**DATA SHOWN**
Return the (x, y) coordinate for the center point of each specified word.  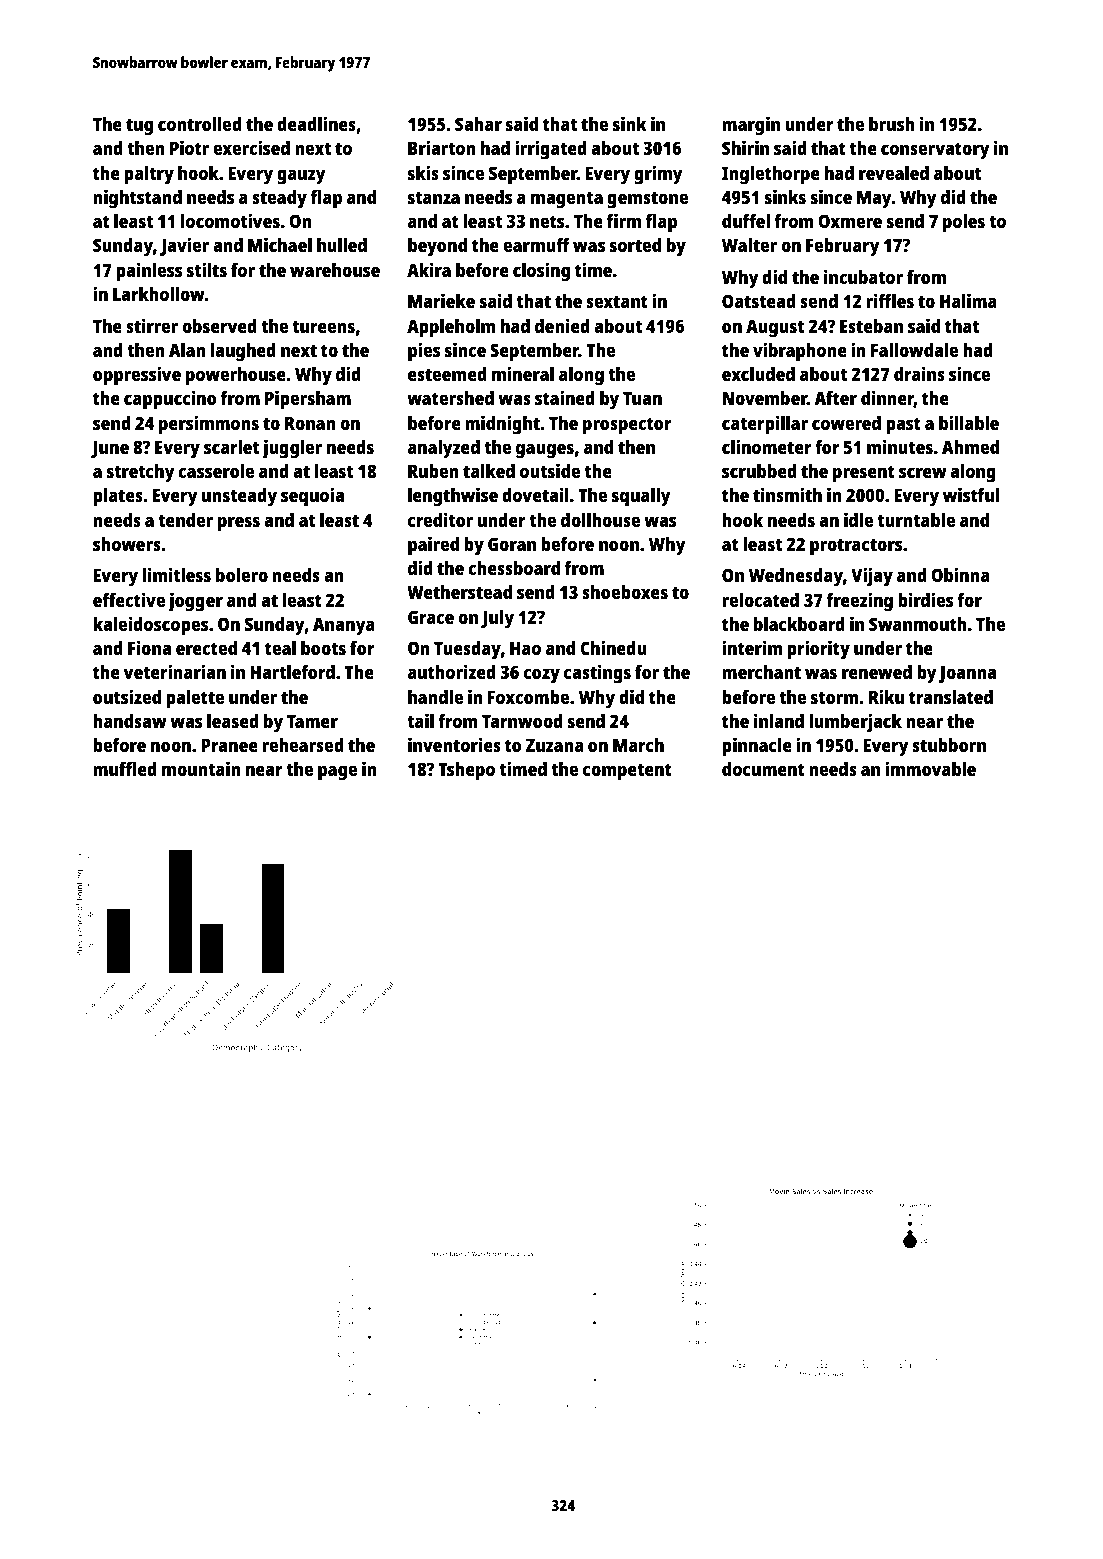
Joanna (967, 674)
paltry (149, 175)
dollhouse (600, 520)
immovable (930, 768)
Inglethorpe (771, 175)
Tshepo (466, 771)
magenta (567, 200)
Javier (184, 246)
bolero (242, 575)
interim (752, 647)
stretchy (141, 473)
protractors (856, 547)
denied (562, 325)
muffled (125, 769)
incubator (863, 276)
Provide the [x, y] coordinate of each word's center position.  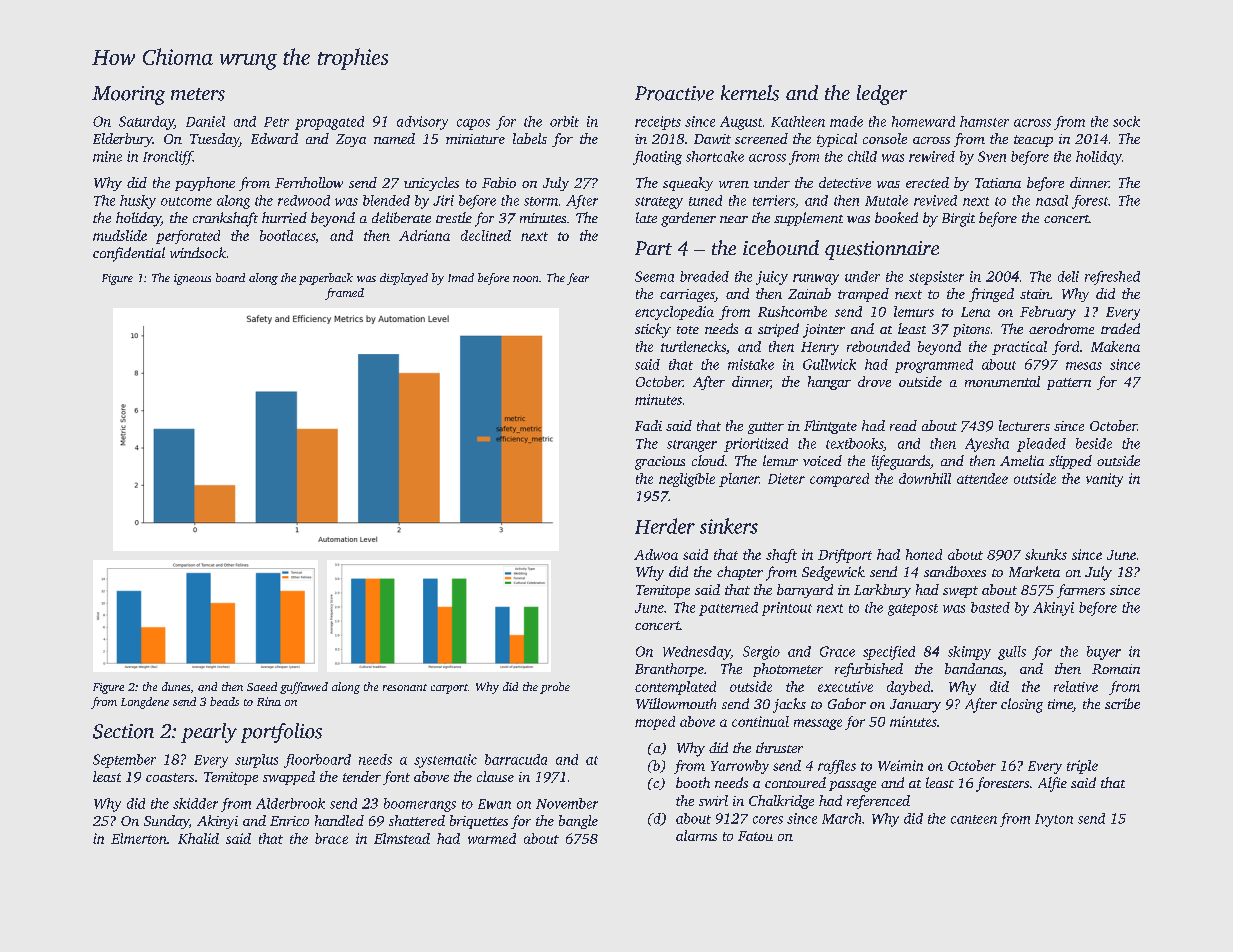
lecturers [1024, 425]
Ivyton [1054, 820]
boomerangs [420, 805]
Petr [276, 122]
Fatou [755, 836]
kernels [750, 93]
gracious [660, 463]
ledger [882, 95]
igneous [192, 279]
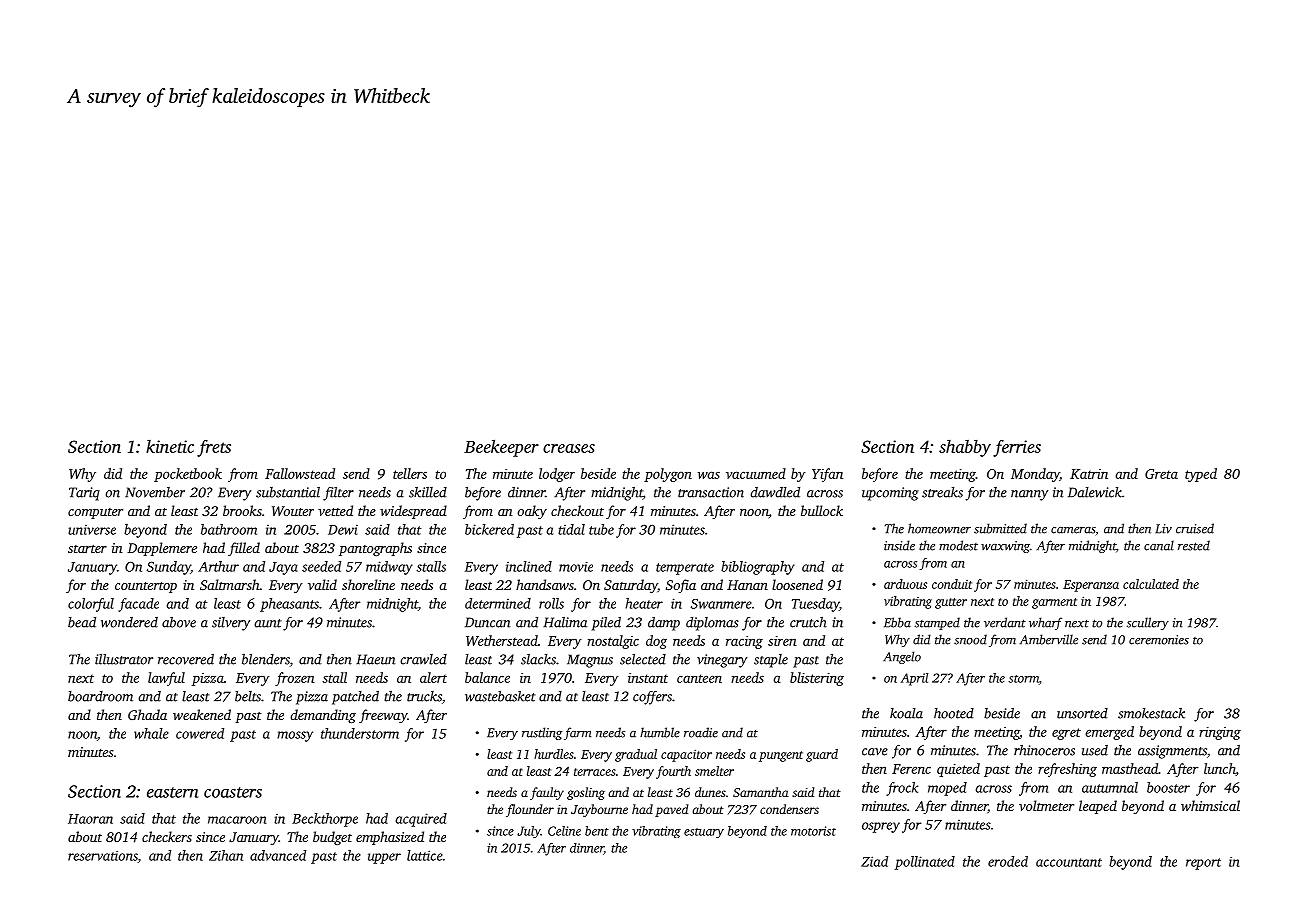 The width and height of the screenshot is (1308, 924). What do you see at coordinates (487, 622) in the screenshot?
I see `Duncan` at bounding box center [487, 622].
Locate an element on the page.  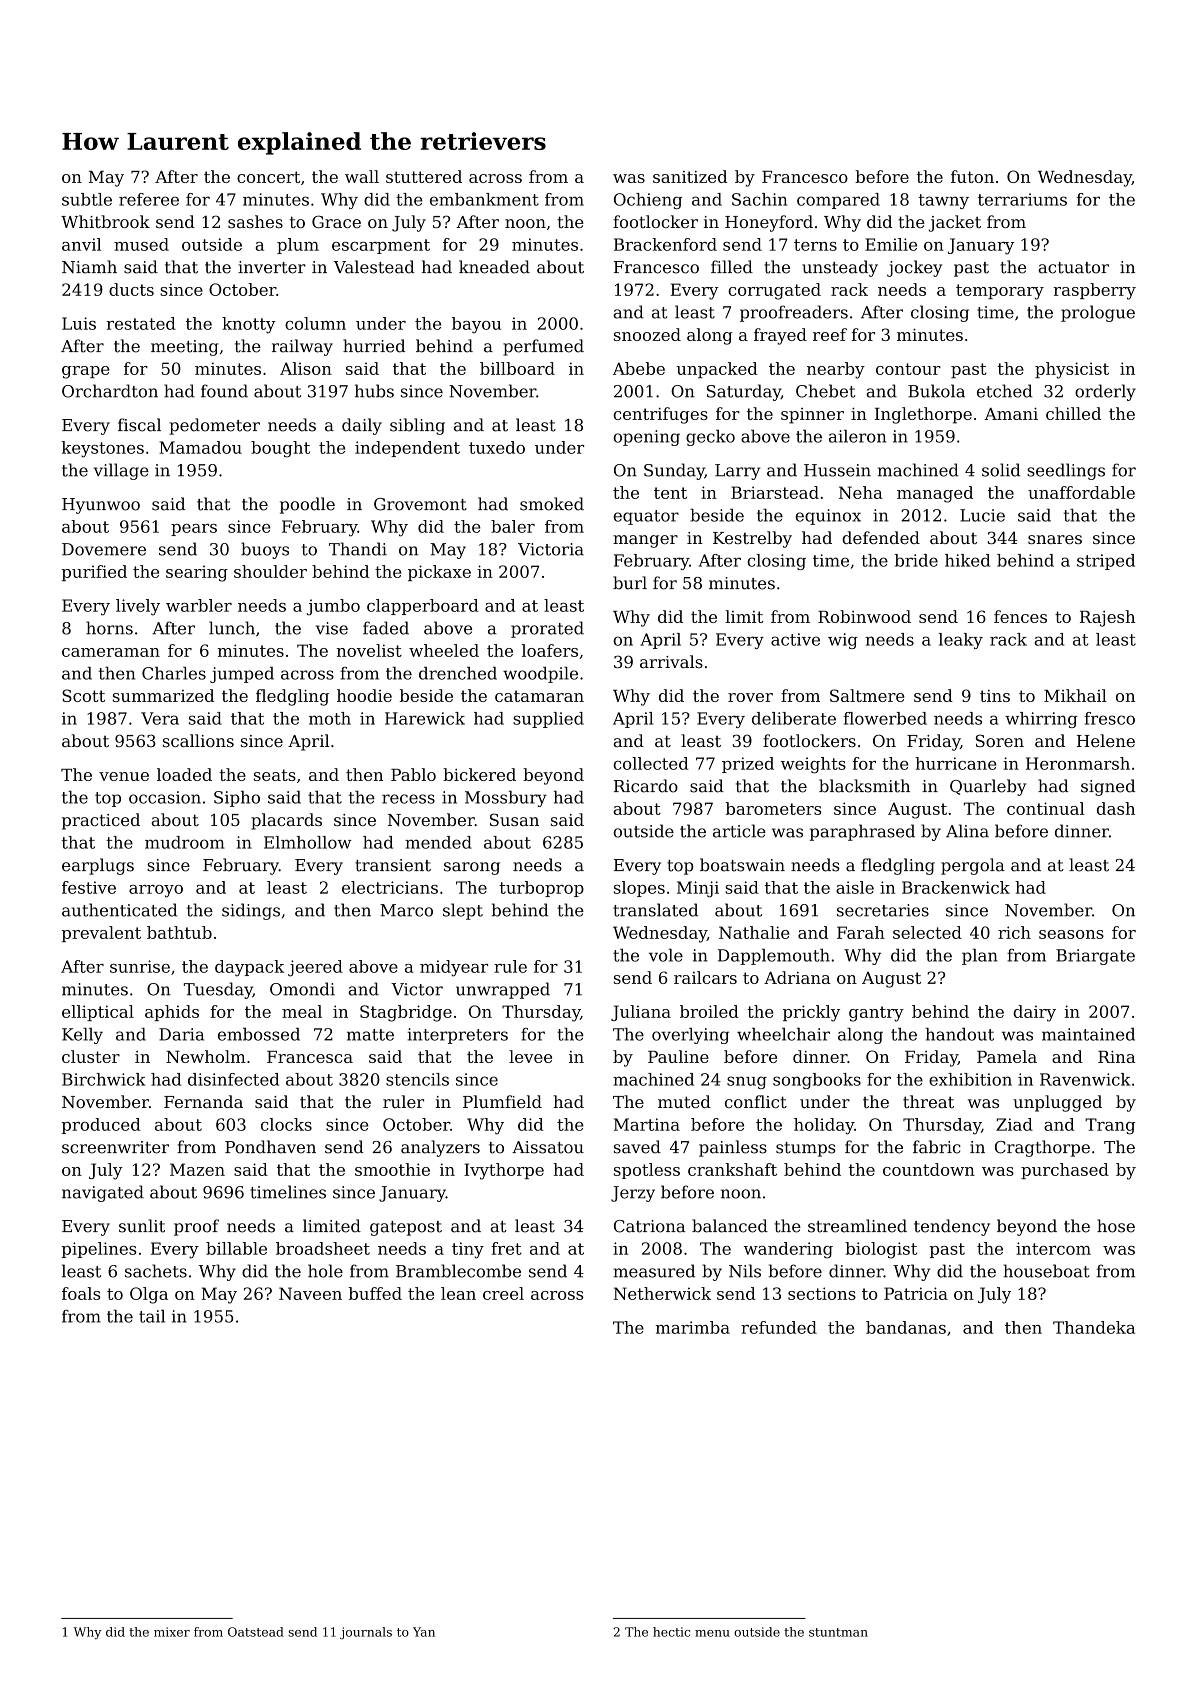
mixer is located at coordinates (172, 1632).
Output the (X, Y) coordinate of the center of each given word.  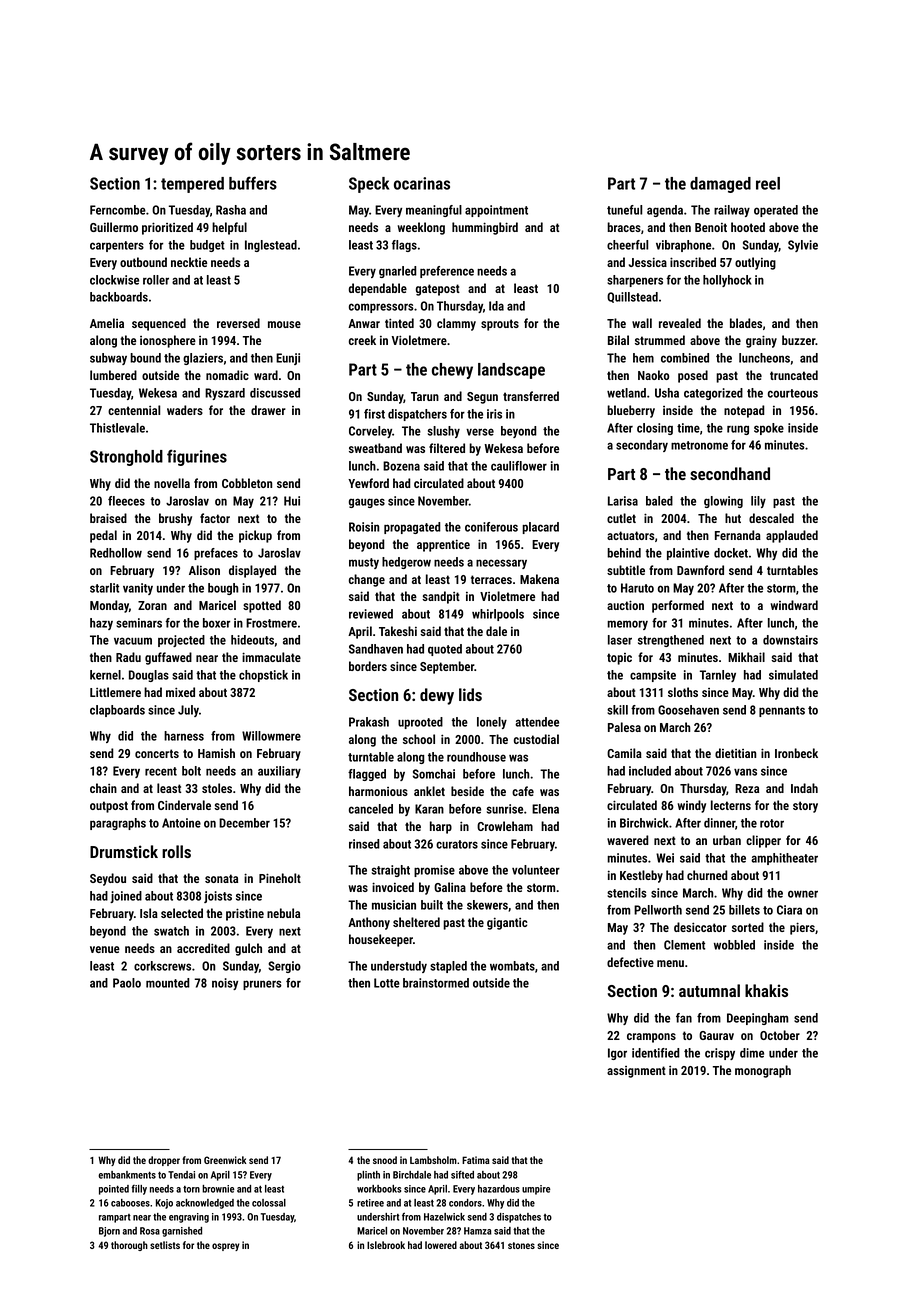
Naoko (653, 375)
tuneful (624, 210)
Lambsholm (433, 1160)
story (805, 807)
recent (161, 771)
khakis (766, 990)
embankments (127, 1175)
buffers (253, 183)
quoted (445, 650)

**GIVEN REQUEST**
Retype all of the records above exactly, with no changes, and omit the pictures.

**TASK OUTPUT**
Return the (x, y) coordinate for the center point of each specified word.  
Joanna (967, 674)
paltry (149, 175)
dollhouse (600, 520)
immovable (930, 768)
Inglethorpe (771, 175)
Tshepo (466, 771)
magenta (567, 200)
Javier (184, 246)
bolero (242, 575)
interim (752, 647)
stretchy (141, 473)
protractors (856, 547)
denied (562, 325)
muffled (125, 769)
incubator (863, 276)
Provide the [x, y] coordinate of each word's center position.  
lecturers [1024, 425]
Ivyton [1054, 820]
boomerangs [420, 805]
Petr [276, 122]
Fatou [755, 836]
kernels [750, 93]
gracious [660, 463]
ledger [882, 95]
igneous [192, 279]
 The width and height of the screenshot is (1308, 924). What do you see at coordinates (487, 622) in the screenshot?
I see `Duncan` at bounding box center [487, 622].
Locate an element on the page.  
mixer is located at coordinates (172, 1632).
Output the (X, Y) coordinate of the center of each given word.  
Naoko (653, 375)
tuneful (624, 210)
Lambsholm (433, 1160)
story (805, 807)
recent (161, 771)
khakis (766, 990)
embankments (127, 1175)
buffers (253, 183)
quoted (445, 650)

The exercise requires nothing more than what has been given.